Top of Entries supplied

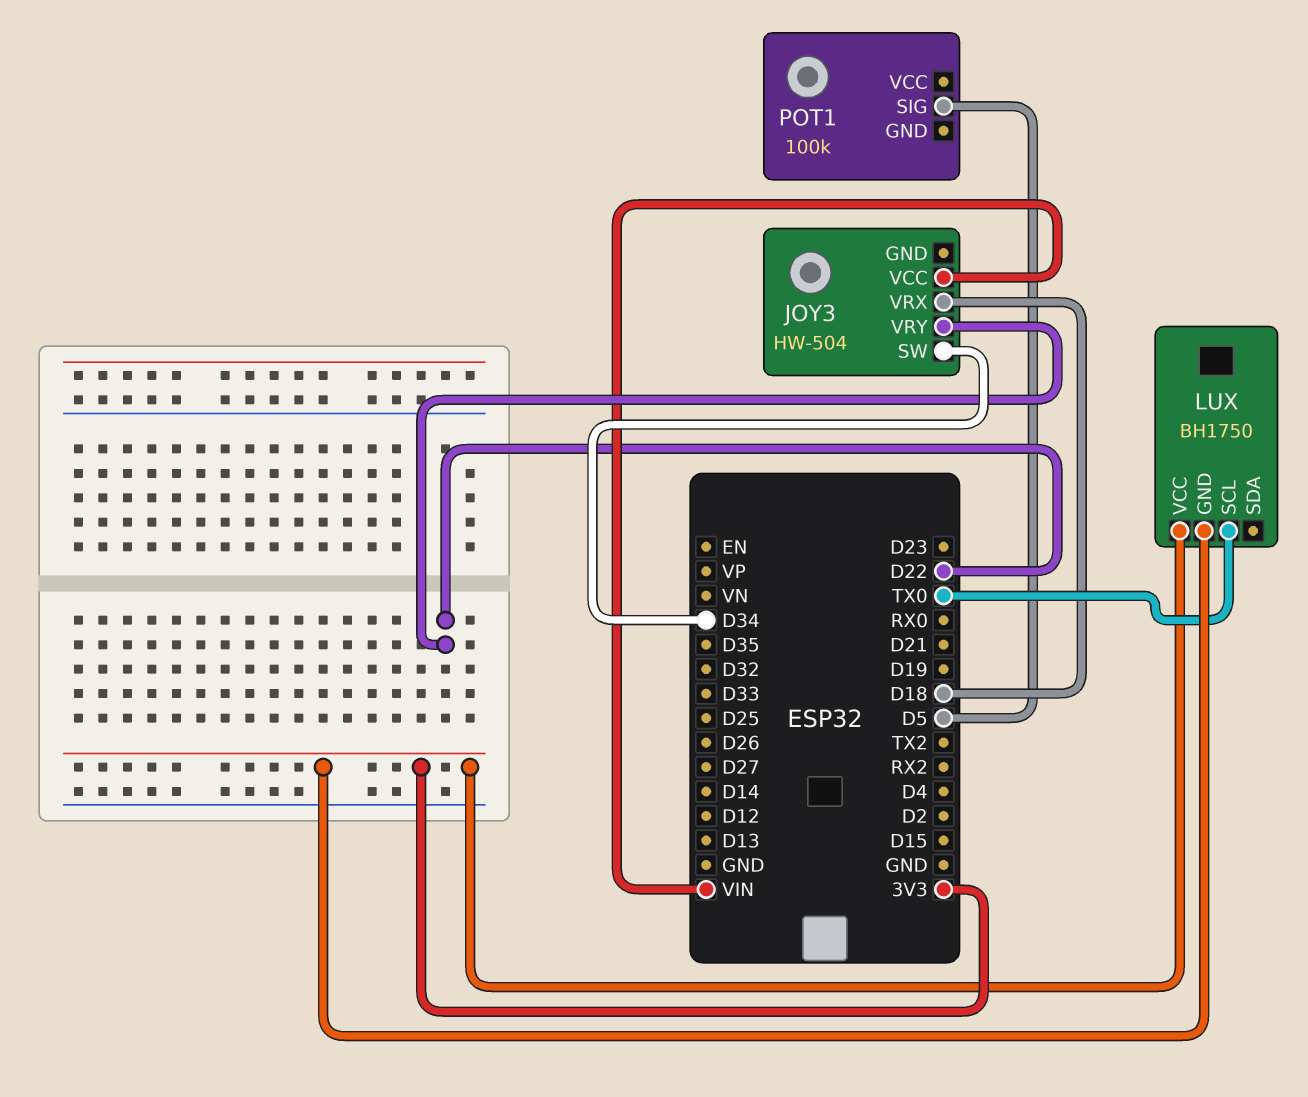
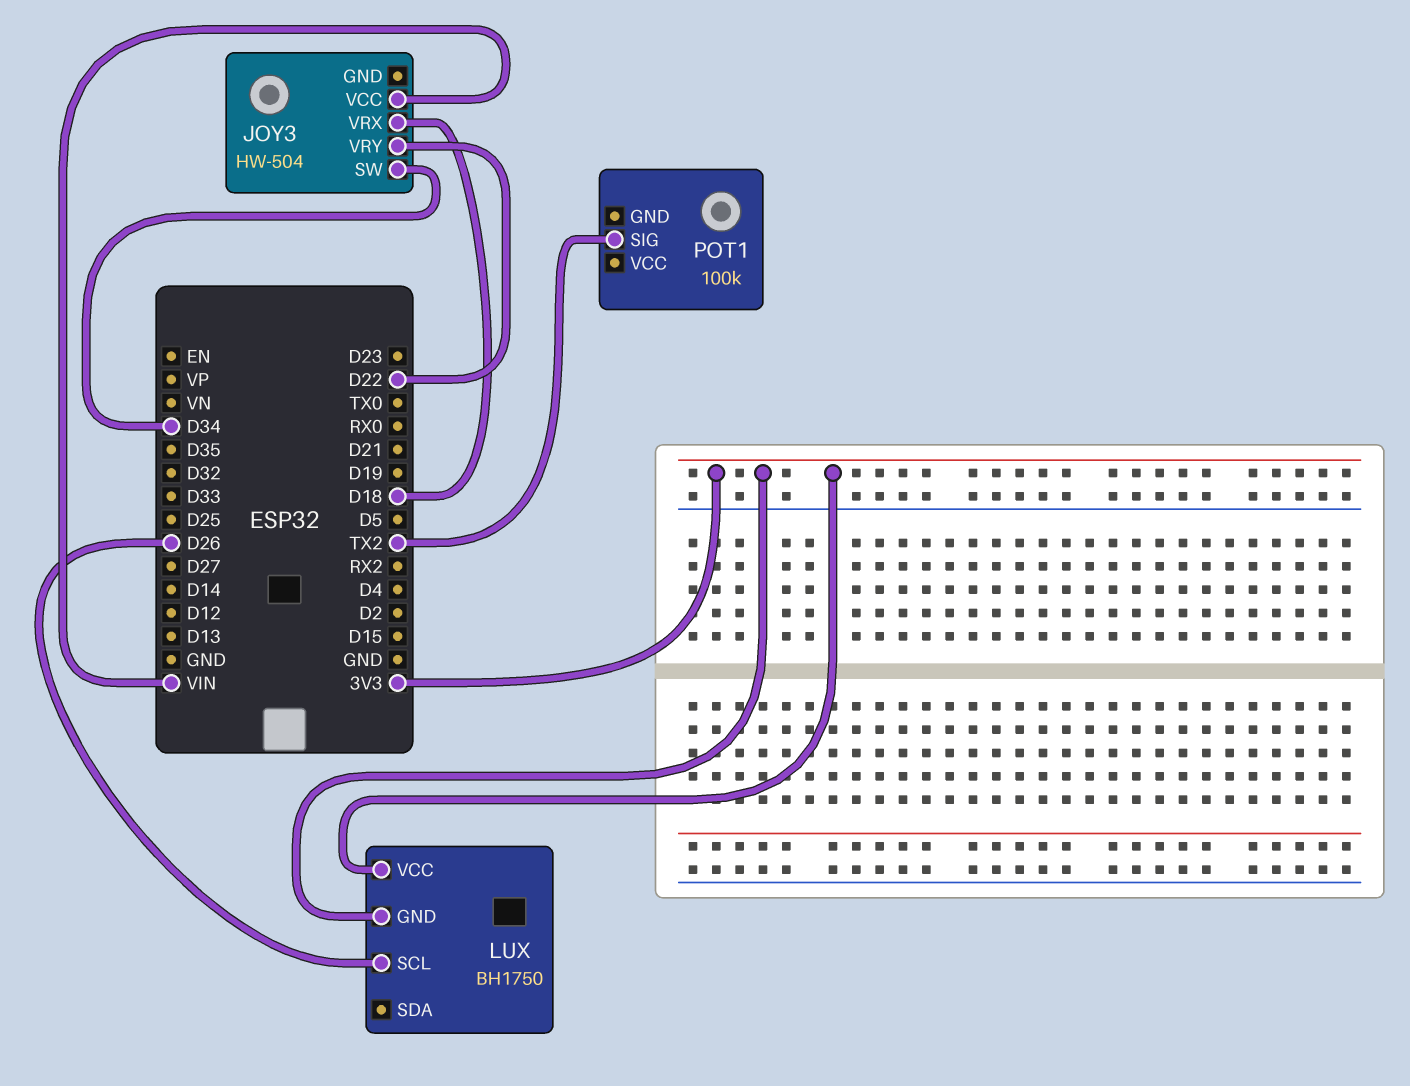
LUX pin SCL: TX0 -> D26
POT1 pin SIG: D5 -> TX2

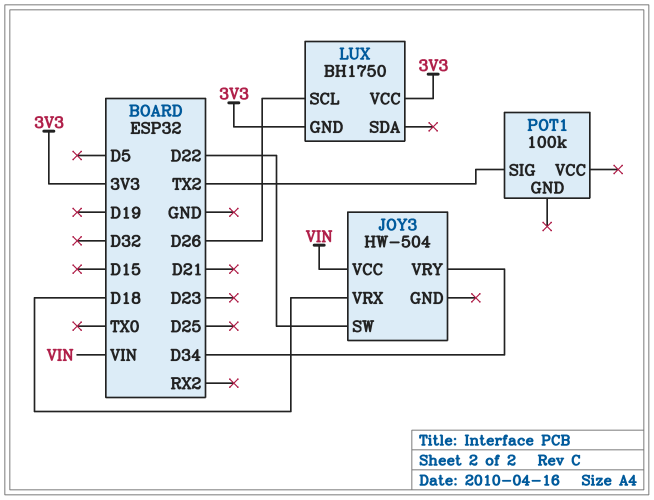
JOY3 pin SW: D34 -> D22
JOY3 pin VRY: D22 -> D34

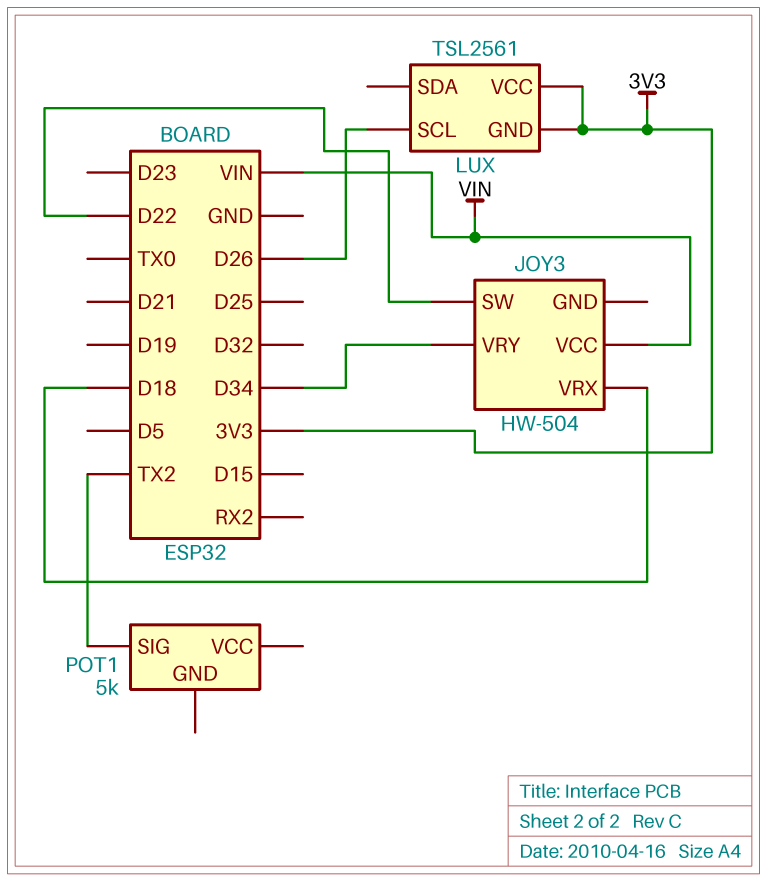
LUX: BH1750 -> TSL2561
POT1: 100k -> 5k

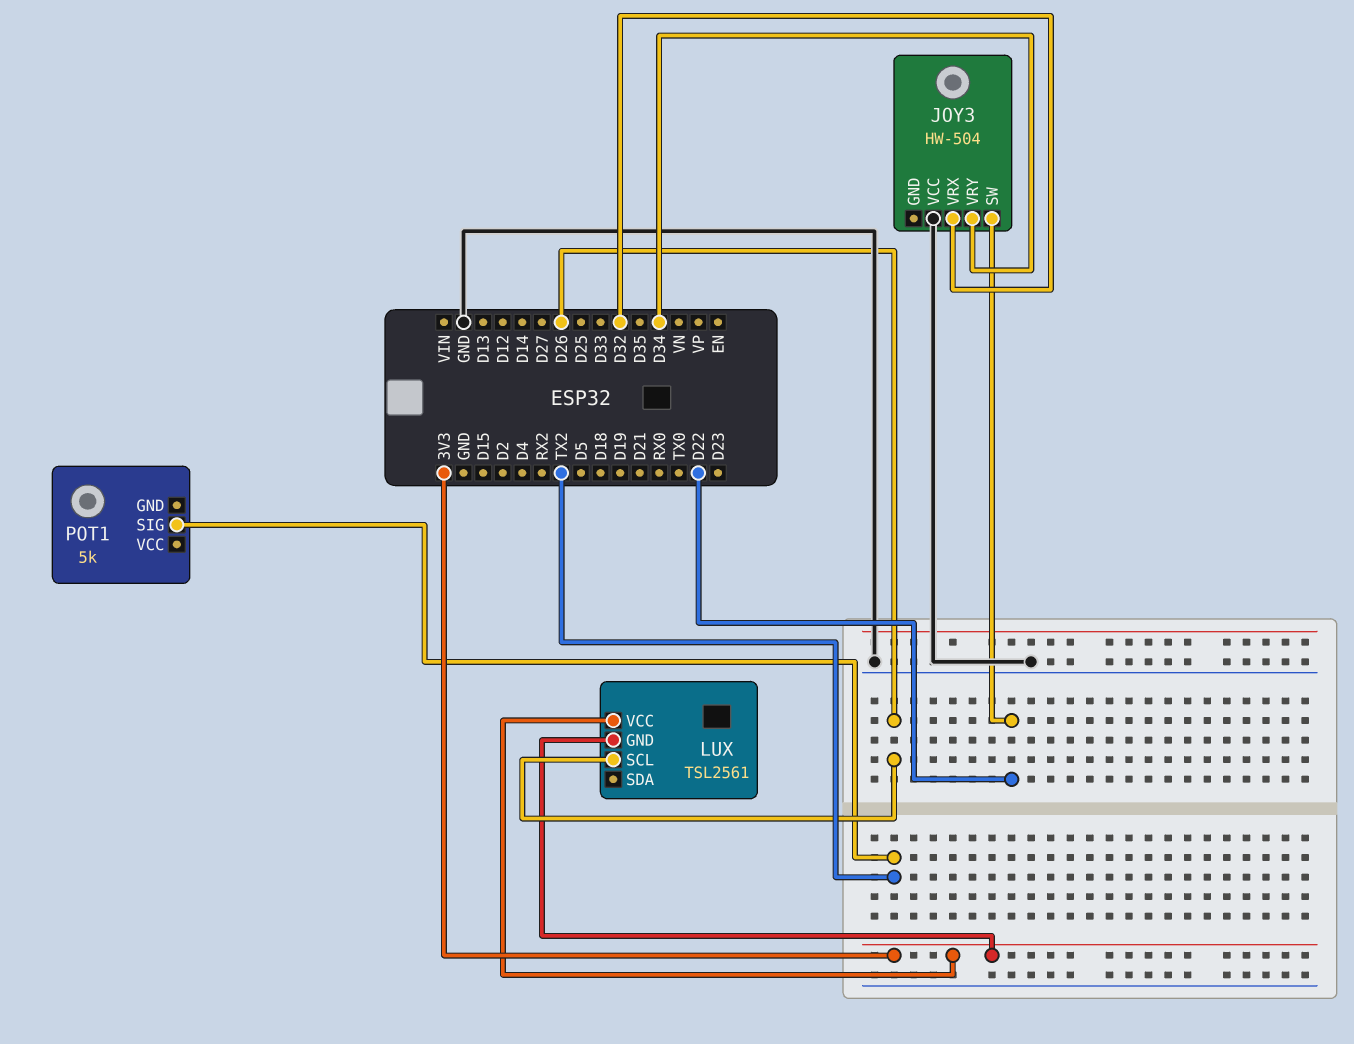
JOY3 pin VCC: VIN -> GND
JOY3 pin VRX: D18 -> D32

Bottom of Entries supplied
Top of Entries supplied

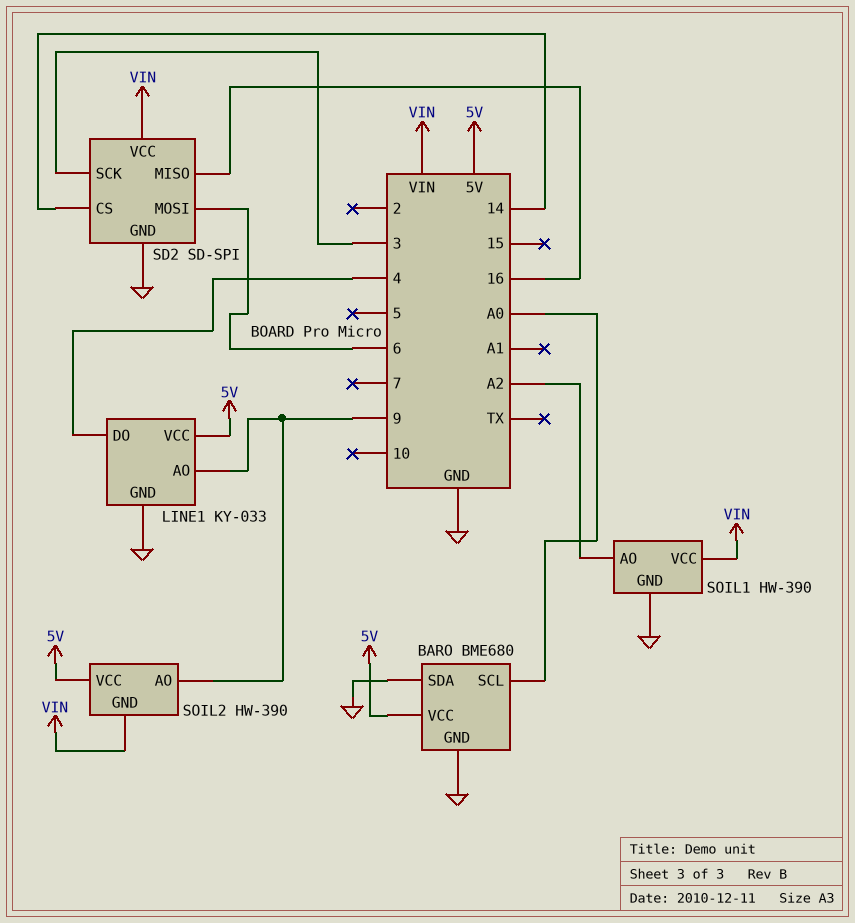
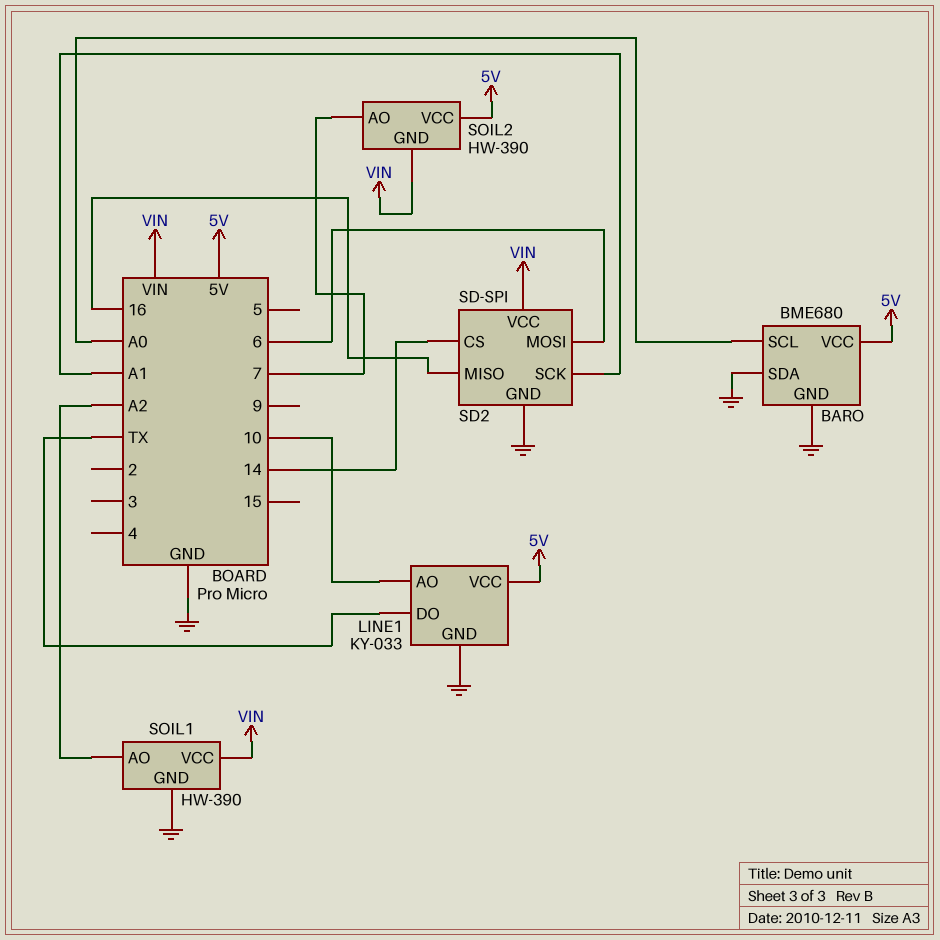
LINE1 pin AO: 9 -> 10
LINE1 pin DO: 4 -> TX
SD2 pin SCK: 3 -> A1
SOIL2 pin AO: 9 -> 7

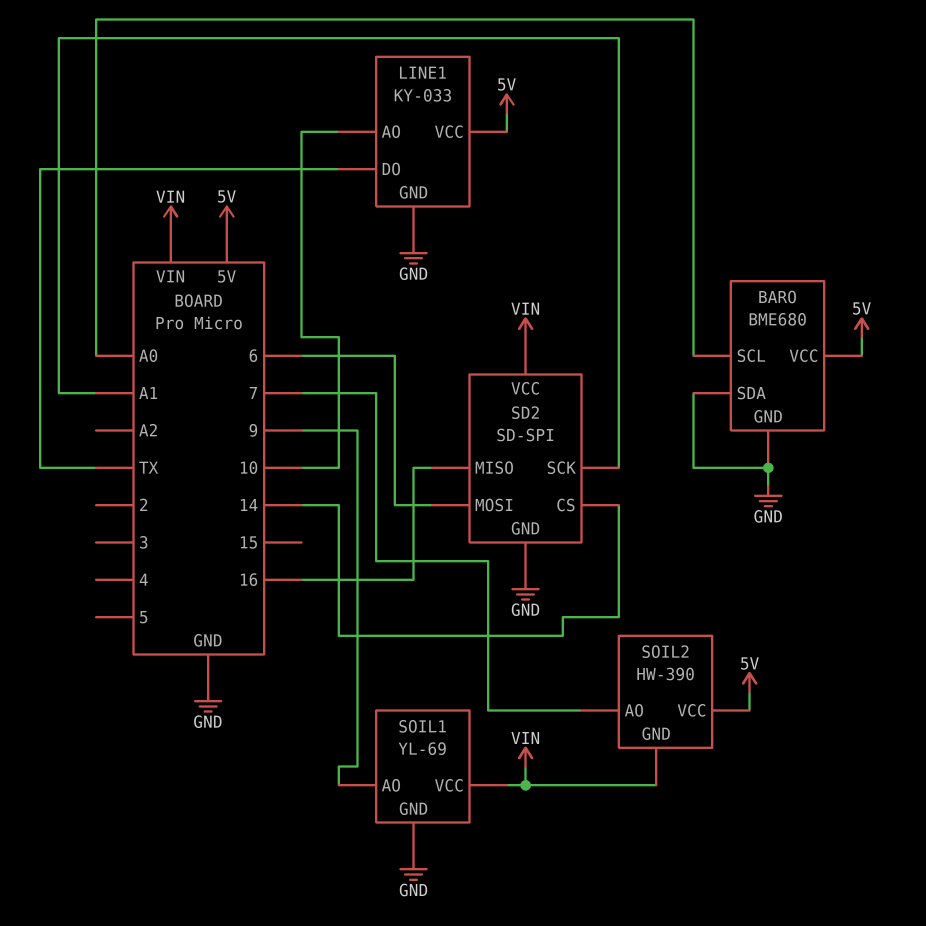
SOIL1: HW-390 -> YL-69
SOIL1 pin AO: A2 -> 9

Bottom of Entries supplied

What you will do ▸ Although pictures appear among the records above, none are to be output; print exactly the lines from the line containing "JOY3 pin SW: D34 -> D22" through the line containing "JOY3 pin VRX: D18 -> D32".

Task result ▸
JOY3 pin SW: D34 -> D22
JOY3 pin VRY: D22 -> D34

LUX: BH1750 -> TSL2561
POT1: 100k -> 5k

JOY3 pin VCC: VIN -> GND
JOY3 pin VRX: D18 -> D32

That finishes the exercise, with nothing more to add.